# Job item
Could you output exactly the lines from the one containing "blue 1x2 brick" through the end of the records below, and nothing more?

Stored items from a collection
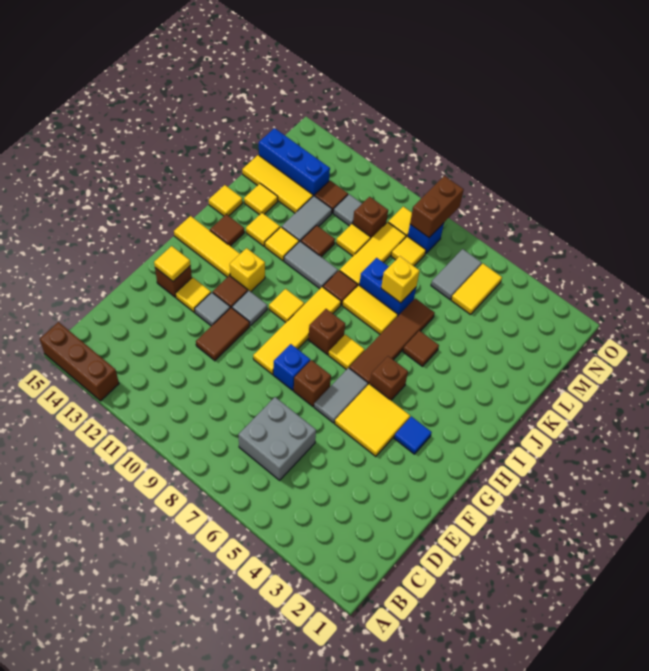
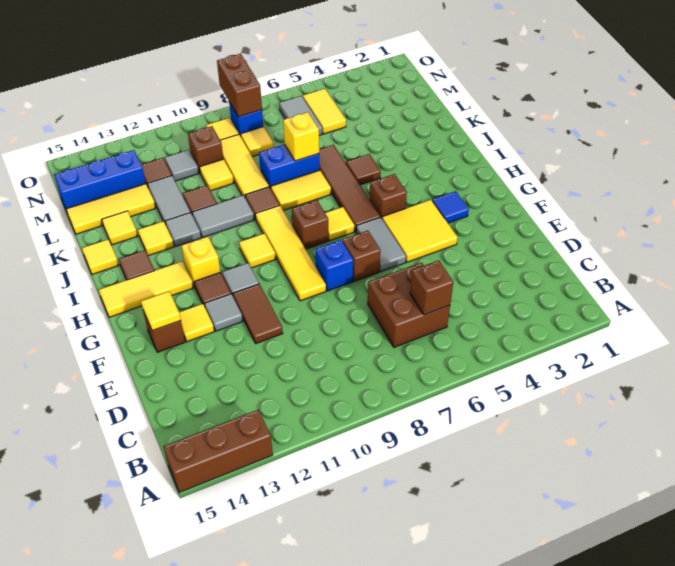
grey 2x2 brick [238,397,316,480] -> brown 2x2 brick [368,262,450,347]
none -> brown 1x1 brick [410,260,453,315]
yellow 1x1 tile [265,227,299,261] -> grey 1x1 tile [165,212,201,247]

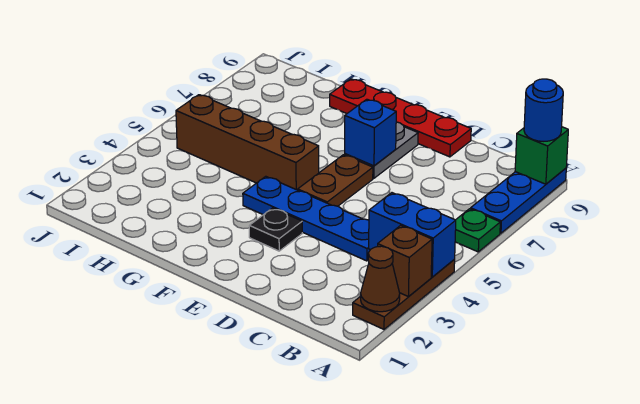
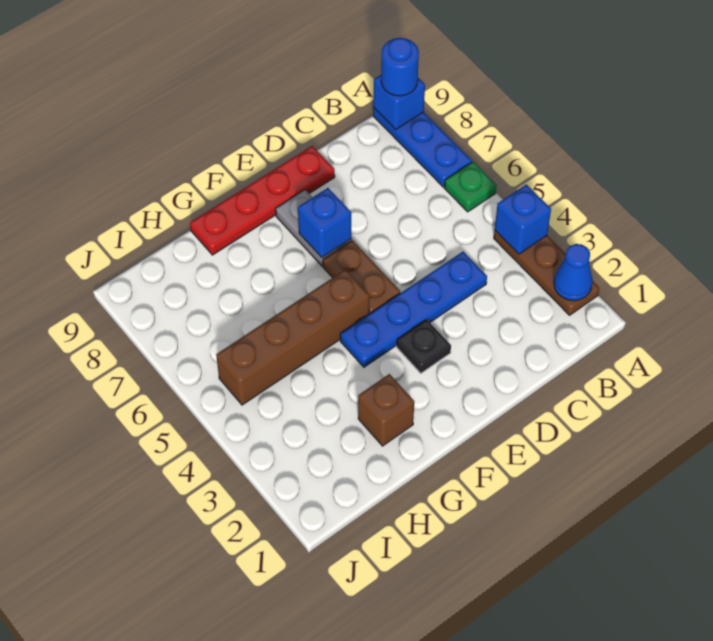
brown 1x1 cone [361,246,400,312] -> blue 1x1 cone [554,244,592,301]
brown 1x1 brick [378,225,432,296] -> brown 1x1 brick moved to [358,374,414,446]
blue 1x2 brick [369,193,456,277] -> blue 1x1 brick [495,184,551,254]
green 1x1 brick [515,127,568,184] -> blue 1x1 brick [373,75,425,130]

# Exercise solution
blue 1x2 brick [369,193,456,277] -> blue 1x1 brick [495,184,551,254]
green 1x1 brick [515,127,568,184] -> blue 1x1 brick [373,75,425,130]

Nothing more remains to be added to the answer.